An exact copy of the data below is needed; please leave out any pictures.

##### Available data #####

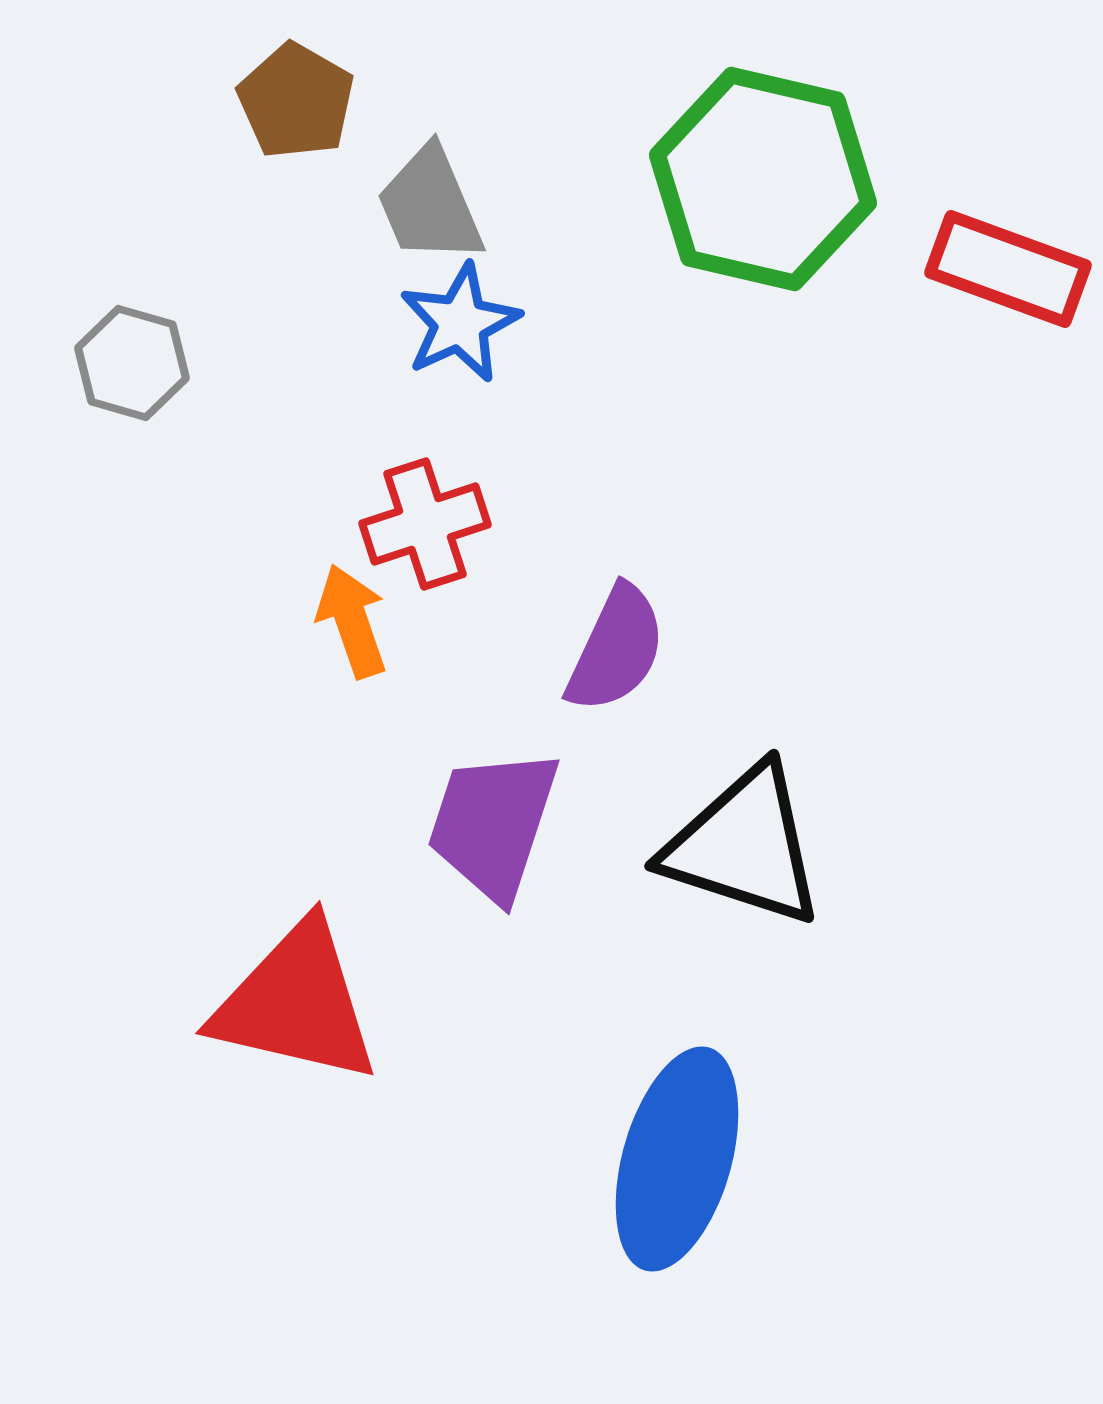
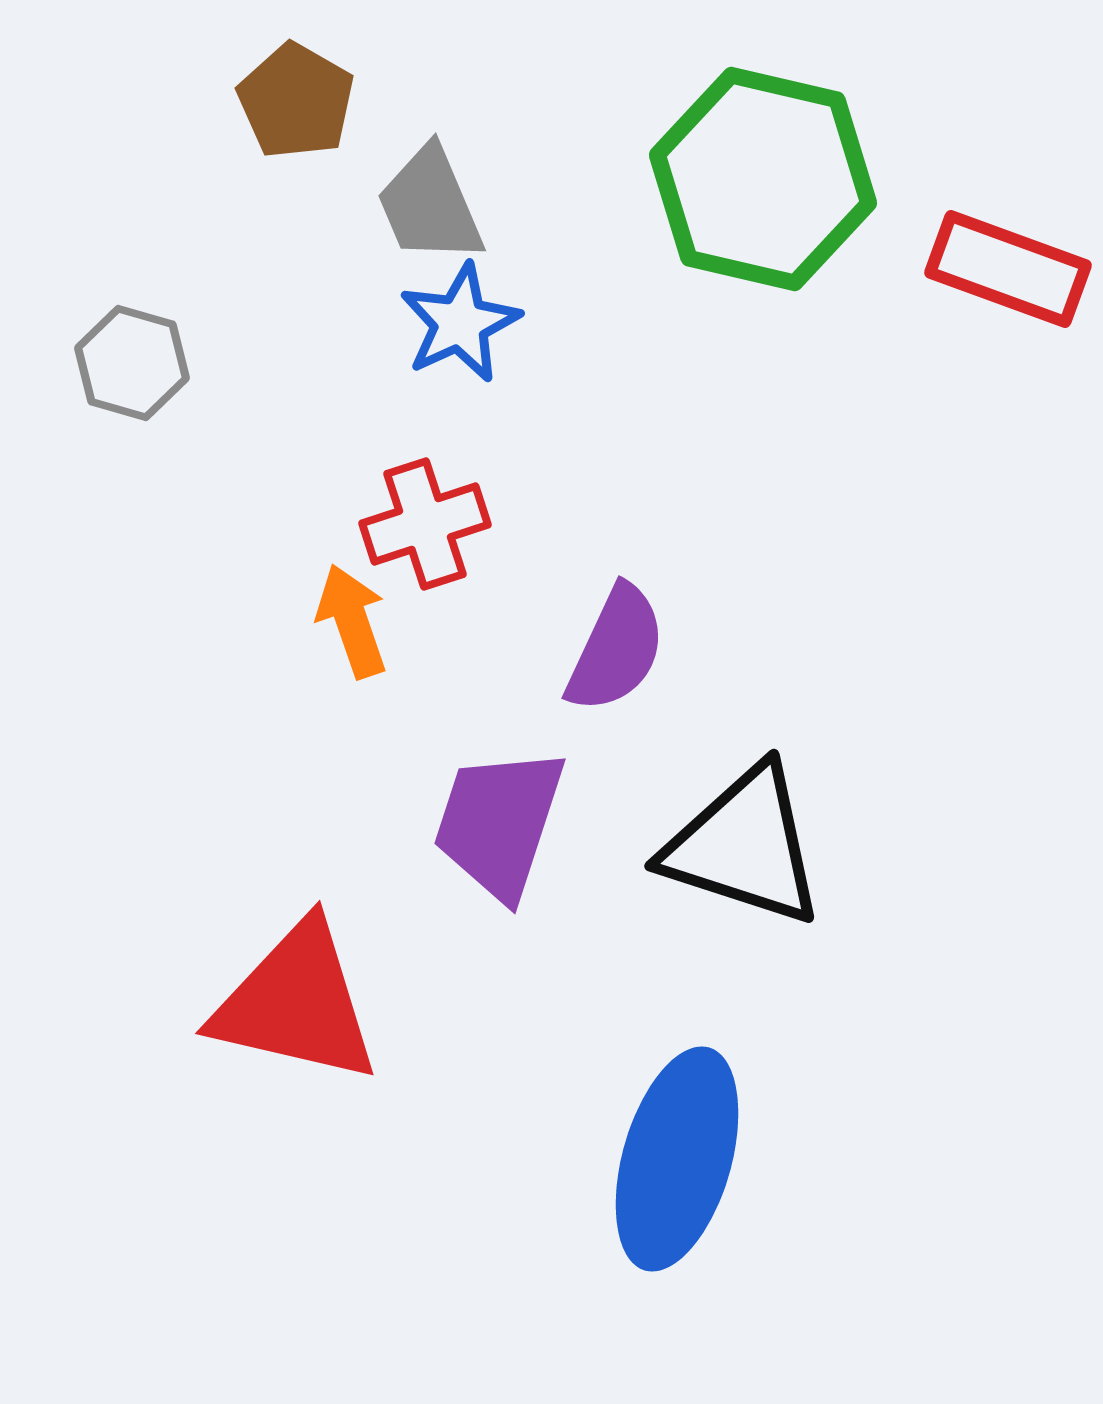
purple trapezoid: moved 6 px right, 1 px up
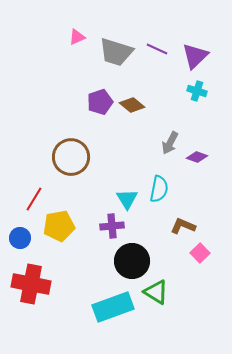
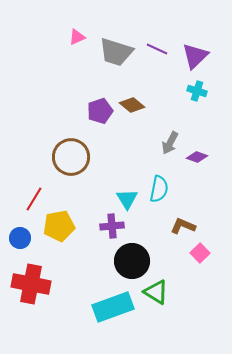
purple pentagon: moved 9 px down
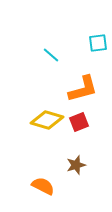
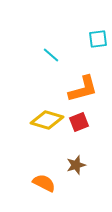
cyan square: moved 4 px up
orange semicircle: moved 1 px right, 3 px up
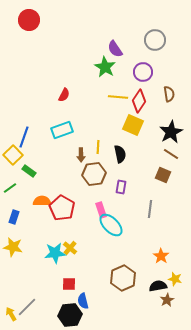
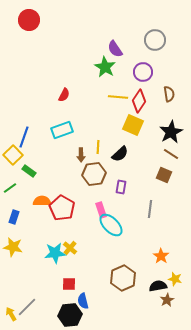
black semicircle at (120, 154): rotated 60 degrees clockwise
brown square at (163, 175): moved 1 px right
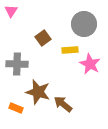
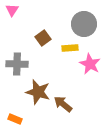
pink triangle: moved 1 px right, 1 px up
yellow rectangle: moved 2 px up
orange rectangle: moved 1 px left, 11 px down
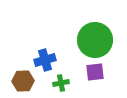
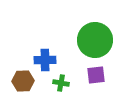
blue cross: rotated 15 degrees clockwise
purple square: moved 1 px right, 3 px down
green cross: rotated 21 degrees clockwise
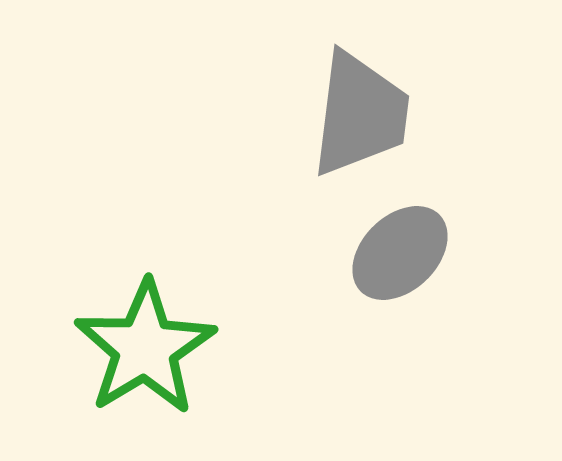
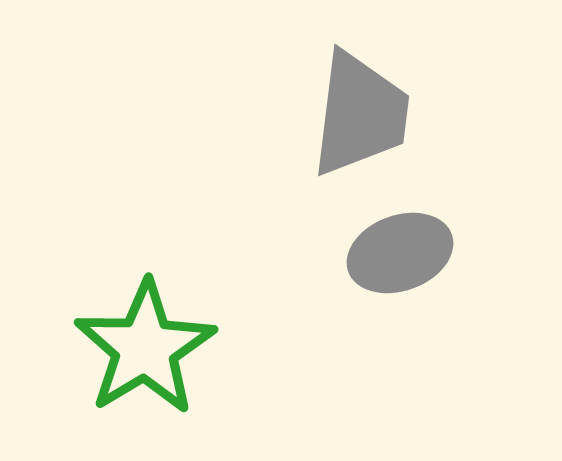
gray ellipse: rotated 24 degrees clockwise
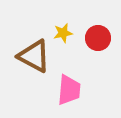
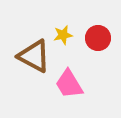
yellow star: moved 2 px down
pink trapezoid: moved 6 px up; rotated 144 degrees clockwise
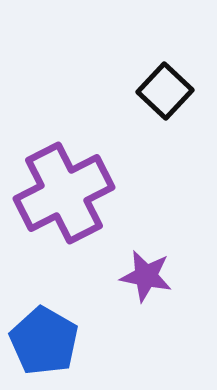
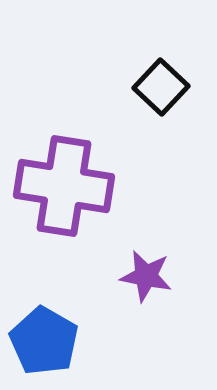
black square: moved 4 px left, 4 px up
purple cross: moved 7 px up; rotated 36 degrees clockwise
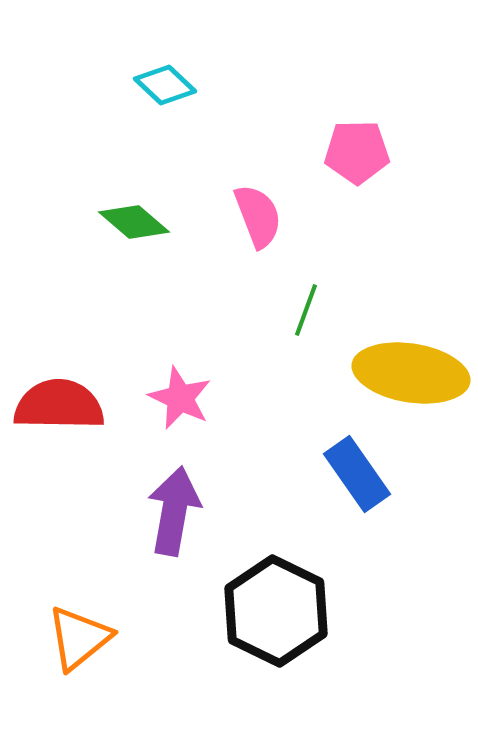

#####

Written response:
purple trapezoid: moved 6 px right, 1 px up
purple pentagon: moved 9 px down
cyan square: moved 4 px up
orange semicircle: moved 1 px right, 3 px up
black semicircle at (120, 154): rotated 60 degrees clockwise
brown square at (163, 175): moved 1 px right
pink triangle: moved 1 px right, 1 px up
yellow rectangle: moved 2 px up
orange rectangle: moved 1 px left, 11 px down
blue cross: rotated 15 degrees clockwise
purple square: moved 1 px right, 3 px down
green cross: rotated 21 degrees clockwise
gray ellipse: rotated 24 degrees clockwise
yellow star: moved 2 px down
pink trapezoid: moved 6 px up; rotated 144 degrees clockwise
black square: moved 4 px left, 4 px up
purple cross: moved 7 px up; rotated 36 degrees clockwise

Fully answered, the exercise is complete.